Exercise aim:
Only one stretch of the data is wanted: the line containing "PIR1 pin VCC: 3V3 -> VIN", the line containing "TFT1 pin RES: D26 -> D18", and every line between them, copied exactly.

(Version difference data)
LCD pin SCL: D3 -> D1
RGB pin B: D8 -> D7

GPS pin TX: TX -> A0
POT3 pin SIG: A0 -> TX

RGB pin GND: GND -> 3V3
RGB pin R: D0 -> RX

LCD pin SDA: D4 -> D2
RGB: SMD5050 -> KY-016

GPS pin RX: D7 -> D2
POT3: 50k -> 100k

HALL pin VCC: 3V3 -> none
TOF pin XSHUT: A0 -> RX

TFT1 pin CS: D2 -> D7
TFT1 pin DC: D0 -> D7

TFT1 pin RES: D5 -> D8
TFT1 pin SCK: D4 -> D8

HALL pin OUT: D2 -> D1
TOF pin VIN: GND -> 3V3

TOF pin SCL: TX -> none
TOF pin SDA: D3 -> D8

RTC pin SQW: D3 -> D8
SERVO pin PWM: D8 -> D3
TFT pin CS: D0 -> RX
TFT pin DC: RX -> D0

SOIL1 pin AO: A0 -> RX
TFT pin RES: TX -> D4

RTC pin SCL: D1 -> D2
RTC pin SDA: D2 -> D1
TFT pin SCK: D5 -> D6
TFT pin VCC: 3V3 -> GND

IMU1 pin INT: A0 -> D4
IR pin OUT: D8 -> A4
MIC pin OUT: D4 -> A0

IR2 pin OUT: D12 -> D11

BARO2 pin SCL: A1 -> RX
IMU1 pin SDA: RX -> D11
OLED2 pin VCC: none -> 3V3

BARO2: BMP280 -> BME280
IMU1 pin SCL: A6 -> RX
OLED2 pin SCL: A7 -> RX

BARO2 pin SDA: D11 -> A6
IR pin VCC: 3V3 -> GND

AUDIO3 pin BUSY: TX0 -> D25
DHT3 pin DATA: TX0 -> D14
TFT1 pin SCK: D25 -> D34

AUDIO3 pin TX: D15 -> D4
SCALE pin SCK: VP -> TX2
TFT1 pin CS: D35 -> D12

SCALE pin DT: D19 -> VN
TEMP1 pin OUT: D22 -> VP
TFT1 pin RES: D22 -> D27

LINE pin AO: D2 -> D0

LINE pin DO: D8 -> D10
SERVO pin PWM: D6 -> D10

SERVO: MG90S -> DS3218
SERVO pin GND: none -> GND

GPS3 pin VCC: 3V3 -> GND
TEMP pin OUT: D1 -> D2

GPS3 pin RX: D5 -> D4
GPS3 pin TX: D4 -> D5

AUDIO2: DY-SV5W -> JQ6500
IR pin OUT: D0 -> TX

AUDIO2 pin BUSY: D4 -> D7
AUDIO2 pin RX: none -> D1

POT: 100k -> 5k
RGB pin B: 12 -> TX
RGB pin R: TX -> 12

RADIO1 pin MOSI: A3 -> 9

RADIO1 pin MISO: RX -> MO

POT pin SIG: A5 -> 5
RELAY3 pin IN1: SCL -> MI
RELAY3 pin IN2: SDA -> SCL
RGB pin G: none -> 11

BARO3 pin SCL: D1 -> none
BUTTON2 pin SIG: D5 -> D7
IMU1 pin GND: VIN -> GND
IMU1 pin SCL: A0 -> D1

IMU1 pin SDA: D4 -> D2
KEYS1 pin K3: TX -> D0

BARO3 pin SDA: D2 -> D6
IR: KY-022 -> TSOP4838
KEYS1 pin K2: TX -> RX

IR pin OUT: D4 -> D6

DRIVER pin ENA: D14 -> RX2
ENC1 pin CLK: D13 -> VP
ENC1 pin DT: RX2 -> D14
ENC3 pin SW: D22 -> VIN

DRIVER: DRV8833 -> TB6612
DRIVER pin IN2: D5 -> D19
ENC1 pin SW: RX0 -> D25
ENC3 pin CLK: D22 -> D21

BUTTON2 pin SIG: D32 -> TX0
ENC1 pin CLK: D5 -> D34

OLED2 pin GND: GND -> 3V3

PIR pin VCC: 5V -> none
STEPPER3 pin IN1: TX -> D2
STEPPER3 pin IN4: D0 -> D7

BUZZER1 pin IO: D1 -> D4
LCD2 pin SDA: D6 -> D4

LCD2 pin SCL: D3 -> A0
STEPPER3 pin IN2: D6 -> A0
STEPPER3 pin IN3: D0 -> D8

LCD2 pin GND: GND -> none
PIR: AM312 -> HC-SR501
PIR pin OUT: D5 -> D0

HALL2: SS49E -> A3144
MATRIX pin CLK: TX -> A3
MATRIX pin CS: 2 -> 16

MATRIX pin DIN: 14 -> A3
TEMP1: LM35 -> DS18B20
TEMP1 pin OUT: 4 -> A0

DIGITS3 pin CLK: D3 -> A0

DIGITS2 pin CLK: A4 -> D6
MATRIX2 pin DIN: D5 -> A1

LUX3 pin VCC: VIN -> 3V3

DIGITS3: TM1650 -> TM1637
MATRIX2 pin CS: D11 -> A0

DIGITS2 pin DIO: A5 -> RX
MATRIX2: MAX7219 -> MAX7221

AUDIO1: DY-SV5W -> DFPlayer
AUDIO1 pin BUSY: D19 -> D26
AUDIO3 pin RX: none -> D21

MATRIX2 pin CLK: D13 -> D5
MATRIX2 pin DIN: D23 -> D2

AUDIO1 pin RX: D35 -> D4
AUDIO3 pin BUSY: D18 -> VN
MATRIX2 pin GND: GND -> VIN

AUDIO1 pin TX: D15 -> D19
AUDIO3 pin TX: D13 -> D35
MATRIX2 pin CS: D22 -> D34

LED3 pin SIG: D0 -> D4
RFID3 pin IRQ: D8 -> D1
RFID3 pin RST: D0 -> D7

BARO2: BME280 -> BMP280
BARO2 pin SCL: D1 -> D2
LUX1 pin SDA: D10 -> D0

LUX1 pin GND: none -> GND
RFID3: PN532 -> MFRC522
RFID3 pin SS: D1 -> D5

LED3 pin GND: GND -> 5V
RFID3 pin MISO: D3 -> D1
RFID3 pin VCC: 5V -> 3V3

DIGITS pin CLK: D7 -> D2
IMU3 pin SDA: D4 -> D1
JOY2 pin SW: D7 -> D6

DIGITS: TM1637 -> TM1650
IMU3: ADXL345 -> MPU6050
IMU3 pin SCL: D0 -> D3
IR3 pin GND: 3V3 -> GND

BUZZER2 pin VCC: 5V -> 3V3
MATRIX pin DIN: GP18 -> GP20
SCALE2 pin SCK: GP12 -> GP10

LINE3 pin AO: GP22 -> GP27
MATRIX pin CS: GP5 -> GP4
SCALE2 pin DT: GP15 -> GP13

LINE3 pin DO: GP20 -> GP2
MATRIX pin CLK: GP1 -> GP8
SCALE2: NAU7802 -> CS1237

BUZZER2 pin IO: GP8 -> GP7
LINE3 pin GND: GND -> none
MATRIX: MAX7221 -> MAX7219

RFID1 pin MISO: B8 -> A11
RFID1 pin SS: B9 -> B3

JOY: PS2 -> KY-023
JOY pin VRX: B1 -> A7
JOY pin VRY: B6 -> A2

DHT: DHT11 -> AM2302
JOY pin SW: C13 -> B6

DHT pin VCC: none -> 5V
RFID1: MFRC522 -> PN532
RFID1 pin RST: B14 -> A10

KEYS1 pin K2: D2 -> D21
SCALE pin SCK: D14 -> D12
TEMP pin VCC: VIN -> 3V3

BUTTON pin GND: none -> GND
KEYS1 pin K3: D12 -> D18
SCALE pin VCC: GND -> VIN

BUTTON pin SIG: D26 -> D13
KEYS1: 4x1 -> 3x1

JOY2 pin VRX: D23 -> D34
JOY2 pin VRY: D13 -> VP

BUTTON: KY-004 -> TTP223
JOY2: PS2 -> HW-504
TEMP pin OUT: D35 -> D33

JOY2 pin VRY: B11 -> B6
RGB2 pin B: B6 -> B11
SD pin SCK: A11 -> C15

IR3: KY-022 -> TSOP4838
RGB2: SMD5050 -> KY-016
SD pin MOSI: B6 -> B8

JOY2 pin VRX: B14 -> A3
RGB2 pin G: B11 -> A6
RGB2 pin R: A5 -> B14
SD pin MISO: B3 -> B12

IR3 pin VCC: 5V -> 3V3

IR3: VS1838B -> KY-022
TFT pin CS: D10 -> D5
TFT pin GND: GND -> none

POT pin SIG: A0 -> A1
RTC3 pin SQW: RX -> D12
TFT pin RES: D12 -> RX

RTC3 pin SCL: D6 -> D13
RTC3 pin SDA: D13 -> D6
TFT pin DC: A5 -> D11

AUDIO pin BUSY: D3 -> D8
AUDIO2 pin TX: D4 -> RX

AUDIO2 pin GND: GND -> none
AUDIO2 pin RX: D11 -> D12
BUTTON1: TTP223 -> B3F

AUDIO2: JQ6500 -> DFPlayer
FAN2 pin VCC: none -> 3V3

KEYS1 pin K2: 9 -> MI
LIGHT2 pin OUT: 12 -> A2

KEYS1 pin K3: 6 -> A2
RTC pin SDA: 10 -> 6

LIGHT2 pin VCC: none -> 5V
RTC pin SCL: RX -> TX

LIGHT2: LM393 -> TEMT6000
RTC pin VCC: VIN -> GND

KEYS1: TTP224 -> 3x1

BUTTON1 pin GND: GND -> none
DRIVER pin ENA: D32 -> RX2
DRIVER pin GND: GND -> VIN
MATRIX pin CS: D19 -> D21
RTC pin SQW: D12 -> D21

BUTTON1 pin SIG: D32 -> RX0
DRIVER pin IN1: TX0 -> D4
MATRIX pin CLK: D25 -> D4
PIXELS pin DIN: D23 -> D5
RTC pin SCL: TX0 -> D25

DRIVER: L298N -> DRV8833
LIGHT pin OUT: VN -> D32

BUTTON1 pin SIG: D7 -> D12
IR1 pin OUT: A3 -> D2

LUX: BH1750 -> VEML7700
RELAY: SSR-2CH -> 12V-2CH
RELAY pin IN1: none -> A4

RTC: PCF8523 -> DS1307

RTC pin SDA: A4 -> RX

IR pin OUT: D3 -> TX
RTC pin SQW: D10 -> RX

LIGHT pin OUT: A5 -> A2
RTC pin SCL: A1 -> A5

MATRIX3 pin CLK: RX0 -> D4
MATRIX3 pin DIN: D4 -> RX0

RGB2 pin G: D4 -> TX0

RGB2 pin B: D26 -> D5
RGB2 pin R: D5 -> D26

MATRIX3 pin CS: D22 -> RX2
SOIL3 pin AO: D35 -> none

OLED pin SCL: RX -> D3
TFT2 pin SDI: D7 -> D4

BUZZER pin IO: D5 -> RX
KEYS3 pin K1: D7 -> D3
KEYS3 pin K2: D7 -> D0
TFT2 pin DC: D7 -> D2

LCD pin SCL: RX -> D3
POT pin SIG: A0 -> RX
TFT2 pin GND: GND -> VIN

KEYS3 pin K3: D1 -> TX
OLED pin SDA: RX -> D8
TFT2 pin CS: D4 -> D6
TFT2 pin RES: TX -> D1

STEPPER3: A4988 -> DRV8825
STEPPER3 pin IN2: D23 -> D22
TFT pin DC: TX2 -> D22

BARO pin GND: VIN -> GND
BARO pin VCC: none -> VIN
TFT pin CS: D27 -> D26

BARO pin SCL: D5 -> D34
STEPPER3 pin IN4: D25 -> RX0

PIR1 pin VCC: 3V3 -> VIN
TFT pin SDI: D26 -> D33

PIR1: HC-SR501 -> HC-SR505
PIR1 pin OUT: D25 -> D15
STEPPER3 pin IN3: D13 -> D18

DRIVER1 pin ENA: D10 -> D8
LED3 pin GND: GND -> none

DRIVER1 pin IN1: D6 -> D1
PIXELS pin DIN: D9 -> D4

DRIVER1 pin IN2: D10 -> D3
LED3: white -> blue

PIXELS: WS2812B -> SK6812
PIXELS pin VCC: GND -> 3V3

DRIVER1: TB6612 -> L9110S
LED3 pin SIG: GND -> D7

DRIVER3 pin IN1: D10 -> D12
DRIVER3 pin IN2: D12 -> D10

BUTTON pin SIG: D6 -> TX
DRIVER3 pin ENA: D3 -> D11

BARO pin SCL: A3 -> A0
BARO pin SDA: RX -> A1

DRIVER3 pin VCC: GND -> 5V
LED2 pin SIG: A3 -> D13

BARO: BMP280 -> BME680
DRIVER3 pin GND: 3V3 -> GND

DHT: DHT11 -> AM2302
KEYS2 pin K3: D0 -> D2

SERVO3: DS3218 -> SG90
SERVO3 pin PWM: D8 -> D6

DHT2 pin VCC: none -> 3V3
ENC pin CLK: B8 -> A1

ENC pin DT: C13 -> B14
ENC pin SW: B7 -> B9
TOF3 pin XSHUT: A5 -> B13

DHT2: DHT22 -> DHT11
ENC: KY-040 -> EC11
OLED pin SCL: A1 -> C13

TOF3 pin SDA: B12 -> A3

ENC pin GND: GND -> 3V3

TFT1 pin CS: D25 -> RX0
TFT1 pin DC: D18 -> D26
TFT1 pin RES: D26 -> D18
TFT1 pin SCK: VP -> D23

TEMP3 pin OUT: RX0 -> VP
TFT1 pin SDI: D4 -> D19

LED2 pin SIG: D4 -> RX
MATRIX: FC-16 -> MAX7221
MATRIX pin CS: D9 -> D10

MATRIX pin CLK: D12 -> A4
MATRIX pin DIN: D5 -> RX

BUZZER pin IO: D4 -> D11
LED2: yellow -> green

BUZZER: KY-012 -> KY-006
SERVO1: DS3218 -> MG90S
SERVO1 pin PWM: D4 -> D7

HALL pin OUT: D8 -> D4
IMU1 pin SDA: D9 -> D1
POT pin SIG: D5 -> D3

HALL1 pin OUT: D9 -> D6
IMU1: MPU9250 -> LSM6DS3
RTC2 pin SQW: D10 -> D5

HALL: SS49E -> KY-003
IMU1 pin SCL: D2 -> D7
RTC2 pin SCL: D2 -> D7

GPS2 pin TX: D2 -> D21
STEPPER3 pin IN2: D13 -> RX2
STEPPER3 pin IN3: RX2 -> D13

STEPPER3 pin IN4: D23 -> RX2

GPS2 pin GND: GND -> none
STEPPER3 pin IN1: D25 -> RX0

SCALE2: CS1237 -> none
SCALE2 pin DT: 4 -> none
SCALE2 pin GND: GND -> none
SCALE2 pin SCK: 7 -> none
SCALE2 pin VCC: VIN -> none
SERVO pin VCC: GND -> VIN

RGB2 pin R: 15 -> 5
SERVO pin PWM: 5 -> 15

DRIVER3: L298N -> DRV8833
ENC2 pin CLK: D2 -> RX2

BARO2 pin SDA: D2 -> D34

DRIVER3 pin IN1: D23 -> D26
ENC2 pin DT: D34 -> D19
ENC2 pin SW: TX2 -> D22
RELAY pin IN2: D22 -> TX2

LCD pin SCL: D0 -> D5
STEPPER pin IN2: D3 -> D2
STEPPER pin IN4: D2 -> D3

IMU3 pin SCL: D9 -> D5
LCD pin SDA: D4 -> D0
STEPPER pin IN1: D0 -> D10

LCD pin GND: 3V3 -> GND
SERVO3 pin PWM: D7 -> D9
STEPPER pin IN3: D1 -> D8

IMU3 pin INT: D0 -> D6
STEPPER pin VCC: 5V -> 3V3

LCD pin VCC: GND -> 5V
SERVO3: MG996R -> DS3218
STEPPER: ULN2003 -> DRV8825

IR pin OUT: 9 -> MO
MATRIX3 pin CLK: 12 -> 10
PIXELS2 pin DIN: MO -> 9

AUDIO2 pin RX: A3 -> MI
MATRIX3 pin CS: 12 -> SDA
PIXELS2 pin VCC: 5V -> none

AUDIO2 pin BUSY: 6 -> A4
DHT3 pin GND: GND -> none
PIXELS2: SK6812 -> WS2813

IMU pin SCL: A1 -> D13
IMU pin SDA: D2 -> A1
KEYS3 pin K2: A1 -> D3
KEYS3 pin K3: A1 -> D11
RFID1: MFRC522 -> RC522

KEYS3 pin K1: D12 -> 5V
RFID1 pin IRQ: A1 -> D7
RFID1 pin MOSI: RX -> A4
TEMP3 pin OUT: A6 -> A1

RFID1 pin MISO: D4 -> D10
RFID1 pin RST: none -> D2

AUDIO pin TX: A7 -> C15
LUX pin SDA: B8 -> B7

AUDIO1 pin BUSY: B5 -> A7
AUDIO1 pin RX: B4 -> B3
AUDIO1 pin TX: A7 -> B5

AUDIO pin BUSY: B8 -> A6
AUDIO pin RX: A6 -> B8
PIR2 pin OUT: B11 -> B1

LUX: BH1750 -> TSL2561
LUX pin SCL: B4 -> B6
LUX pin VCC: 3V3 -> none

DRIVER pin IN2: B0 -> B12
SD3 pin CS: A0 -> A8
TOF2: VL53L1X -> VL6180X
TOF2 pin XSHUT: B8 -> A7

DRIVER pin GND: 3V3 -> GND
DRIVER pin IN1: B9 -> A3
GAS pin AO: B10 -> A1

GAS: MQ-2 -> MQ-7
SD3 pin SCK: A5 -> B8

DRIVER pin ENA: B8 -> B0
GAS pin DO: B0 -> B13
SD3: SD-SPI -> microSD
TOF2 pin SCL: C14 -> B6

Result of this exercise:
PIR1 pin VCC: 3V3 -> VIN
TFT pin SDI: D26 -> D33

PIR1: HC-SR501 -> HC-SR505
PIR1 pin OUT: D25 -> D15
STEPPER3 pin IN3: D13 -> D18

DRIVER1 pin ENA: D10 -> D8
LED3 pin GND: GND -> none

DRIVER1 pin IN1: D6 -> D1
PIXELS pin DIN: D9 -> D4

DRIVER1 pin IN2: D10 -> D3
LED3: white -> blue

PIXELS: WS2812B -> SK6812
PIXELS pin VCC: GND -> 3V3

DRIVER1: TB6612 -> L9110S
LED3 pin SIG: GND -> D7

DRIVER3 pin IN1: D10 -> D12
DRIVER3 pin IN2: D12 -> D10

BUTTON pin SIG: D6 -> TX
DRIVER3 pin ENA: D3 -> D11

BARO pin SCL: A3 -> A0
BARO pin SDA: RX -> A1

DRIVER3 pin VCC: GND -> 5V
LED2 pin SIG: A3 -> D13

BARO: BMP280 -> BME680
DRIVER3 pin GND: 3V3 -> GND

DHT: DHT11 -> AM2302
KEYS2 pin K3: D0 -> D2

SERVO3: DS3218 -> SG90
SERVO3 pin PWM: D8 -> D6

DHT2 pin VCC: none -> 3V3
ENC pin CLK: B8 -> A1

ENC pin DT: C13 -> B14
ENC pin SW: B7 -> B9
TOF3 pin XSHUT: A5 -> B13

DHT2: DHT22 -> DHT11
ENC: KY-040 -> EC11
OLED pin SCL: A1 -> C13

TOF3 pin SDA: B12 -> A3

ENC pin GND: GND -> 3V3

TFT1 pin CS: D25 -> RX0
TFT1 pin DC: D18 -> D26
TFT1 pin RES: D26 -> D18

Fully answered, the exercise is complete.